Stored data:

──────────

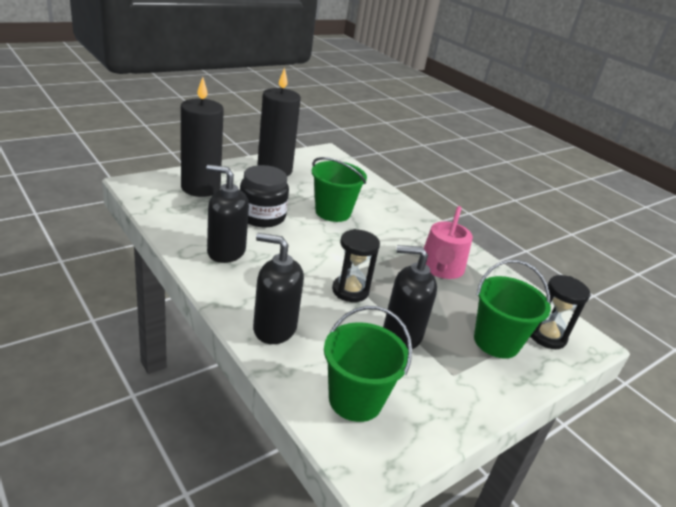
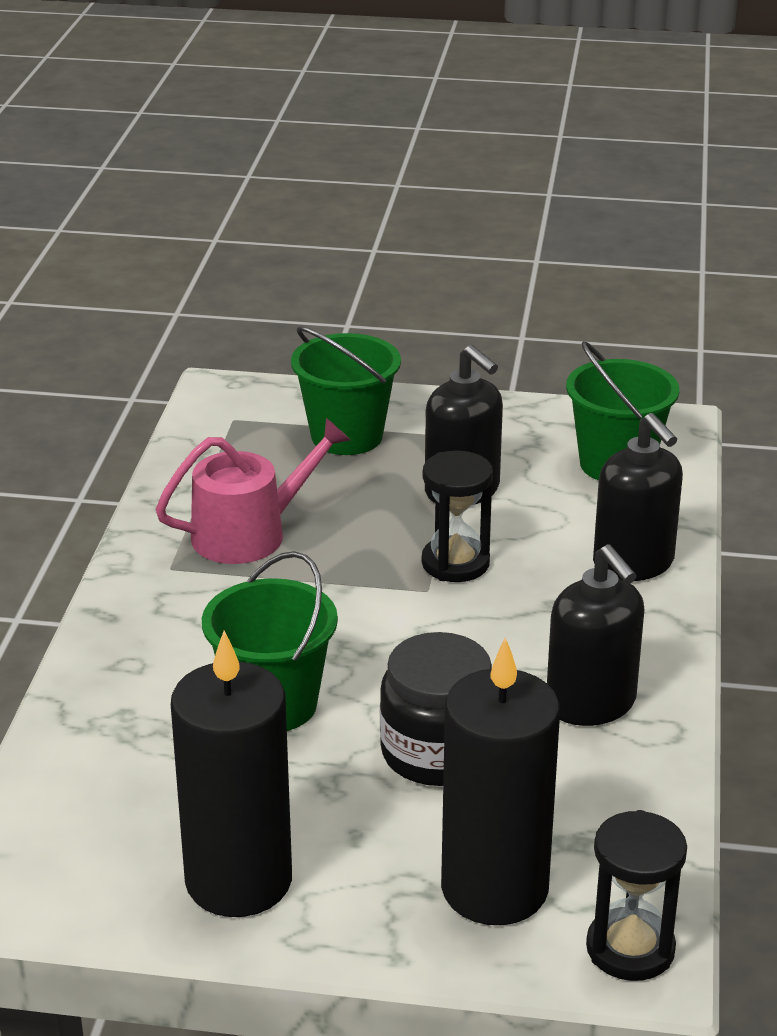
camera: 130 degrees left, 0 degrees up
(547, 336) = (265, 414): black hourglass -> black hourglass (630, 949)

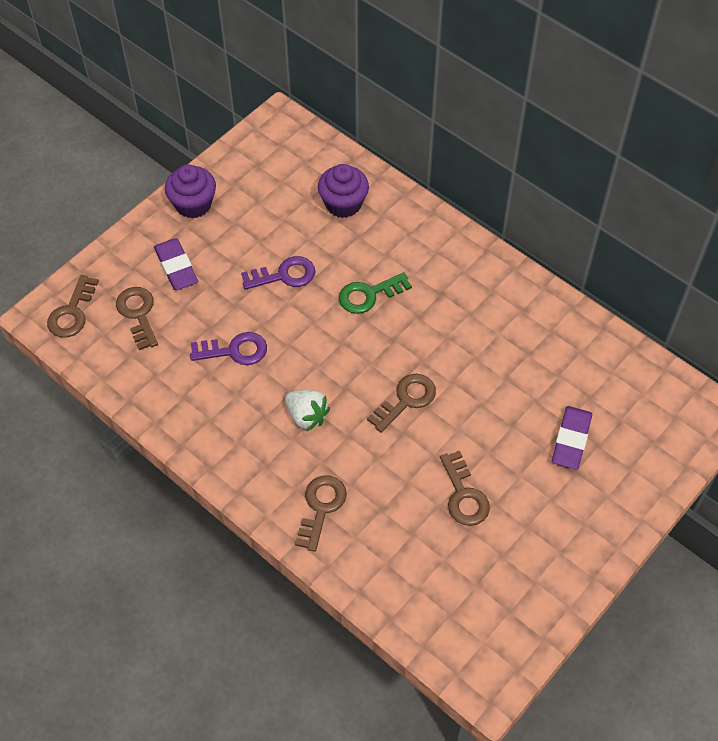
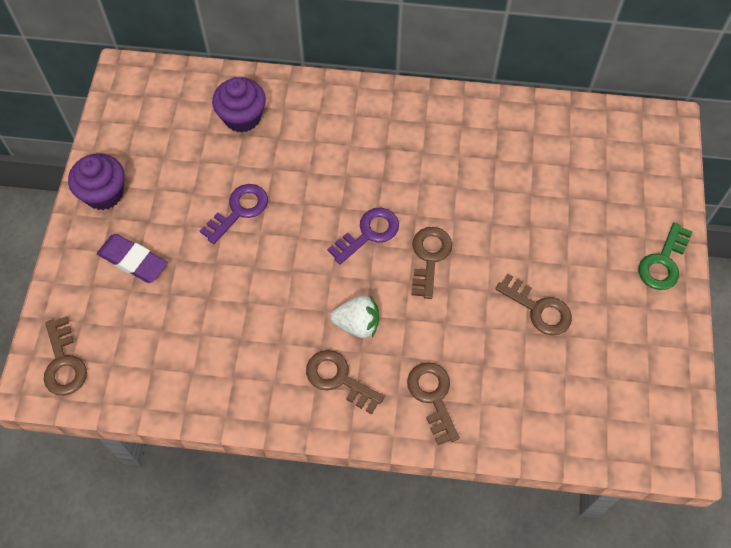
camera: 35 degrees left, 5 degrees up
(138, 314) = (130, 326): brown key -> brown key (339, 379)
(234, 350) = (247, 305): purple key -> purple key (368, 233)
(369, 295) = (327, 185): green key -> green key (663, 262)
(571, 440) = (583, 210): purple eraser -> none

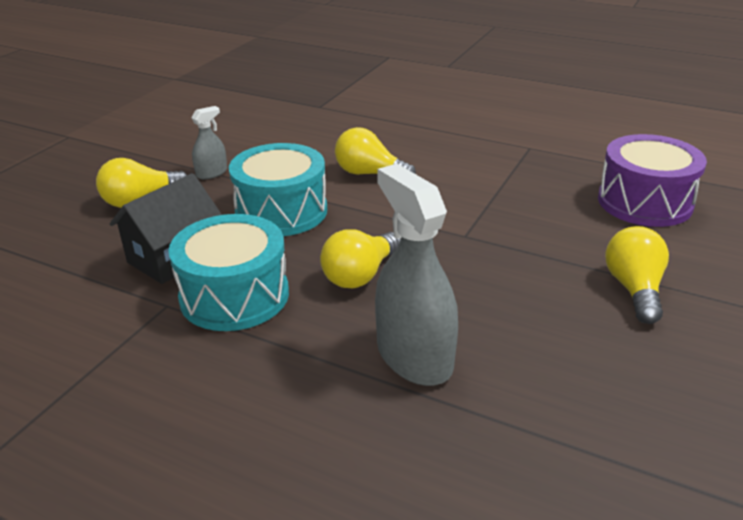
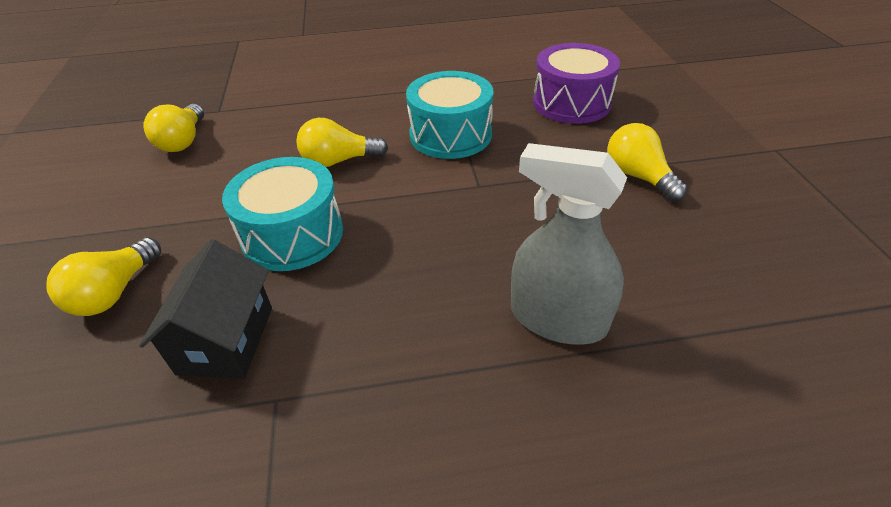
camera: 35 degrees left, 10 degrees up
(211, 173) = (171, 224): grey spray bottle -> none
(234, 295) = (338, 348): turquoise drum -> turquoise drum (450, 135)
(360, 275) = (434, 264): yellow light bulb -> yellow light bulb (183, 141)

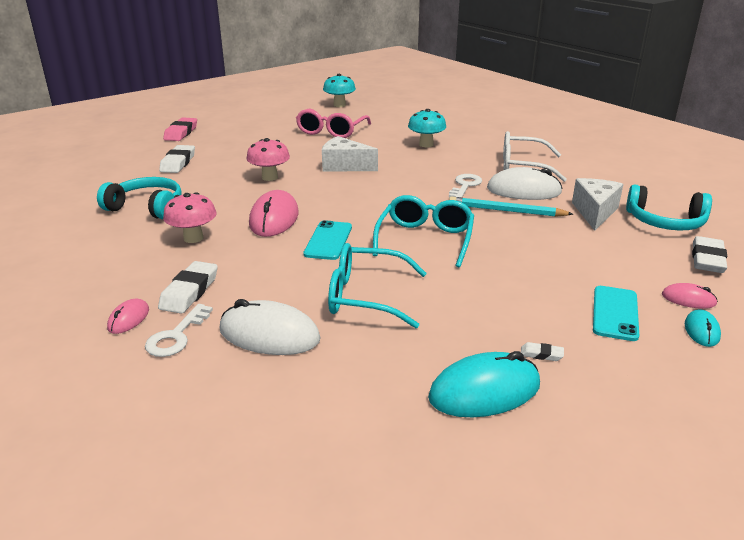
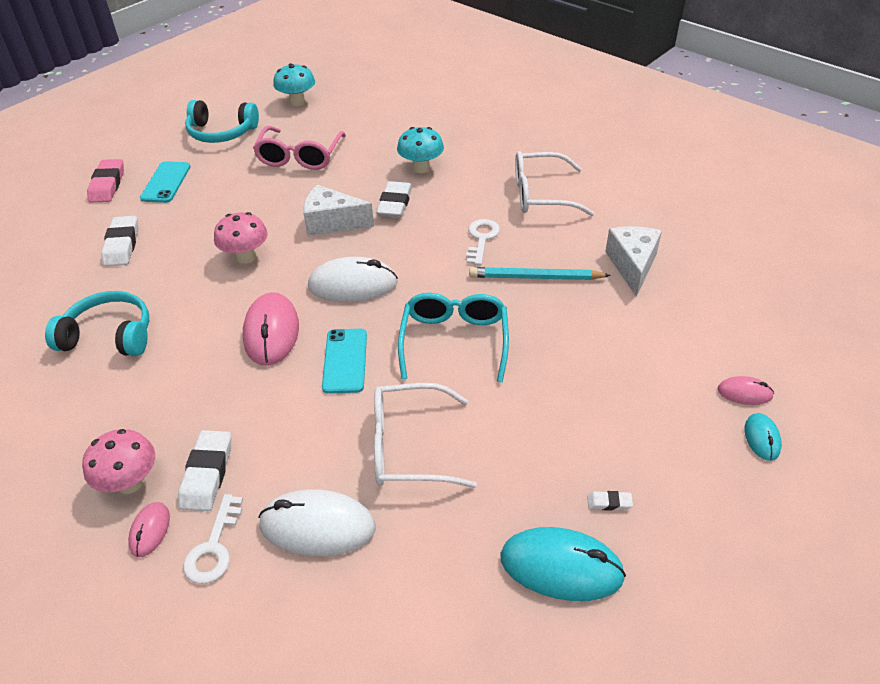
camera: 10 degrees left, 15 degrees up
(193, 238) = (184, 382): pink mushroom -> pink mushroom (130, 482)
(366, 296) = (410, 447): turquoise glasses -> white glasses
(484, 391) = (561, 567): turquoise mouse -> turquoise mouse turned 45 degrees clockwise
(523, 191) = (549, 239): white mouse -> white mouse (353, 285)
(615, 313) = (674, 427): turquoise phone -> turquoise phone (166, 182)
(665, 222) = (708, 270): turquoise headphones -> turquoise headphones (221, 132)
(707, 259) = (758, 326): white eraser -> white eraser (395, 204)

──────────

What the task requires: Without including any images, output the data exactly as given.

Solution for this problem:
camera: 130 degrees left, 0 degrees up
(547, 336) = (265, 414): black hourglass -> black hourglass (630, 949)

camera: 35 degrees left, 5 degrees up
(138, 314) = (130, 326): brown key -> brown key (339, 379)
(234, 350) = (247, 305): purple key -> purple key (368, 233)
(369, 295) = (327, 185): green key -> green key (663, 262)
(571, 440) = (583, 210): purple eraser -> none

camera: 35 degrees left, 10 degrees up
(211, 173) = (171, 224): grey spray bottle -> none
(234, 295) = (338, 348): turquoise drum -> turquoise drum (450, 135)
(360, 275) = (434, 264): yellow light bulb -> yellow light bulb (183, 141)

camera: 10 degrees left, 15 degrees up
(193, 238) = (184, 382): pink mushroom -> pink mushroom (130, 482)
(366, 296) = (410, 447): turquoise glasses -> white glasses
(484, 391) = (561, 567): turquoise mouse -> turquoise mouse turned 45 degrees clockwise
(523, 191) = (549, 239): white mouse -> white mouse (353, 285)
(615, 313) = (674, 427): turquoise phone -> turquoise phone (166, 182)
(665, 222) = (708, 270): turquoise headphones -> turquoise headphones (221, 132)
(707, 259) = (758, 326): white eraser -> white eraser (395, 204)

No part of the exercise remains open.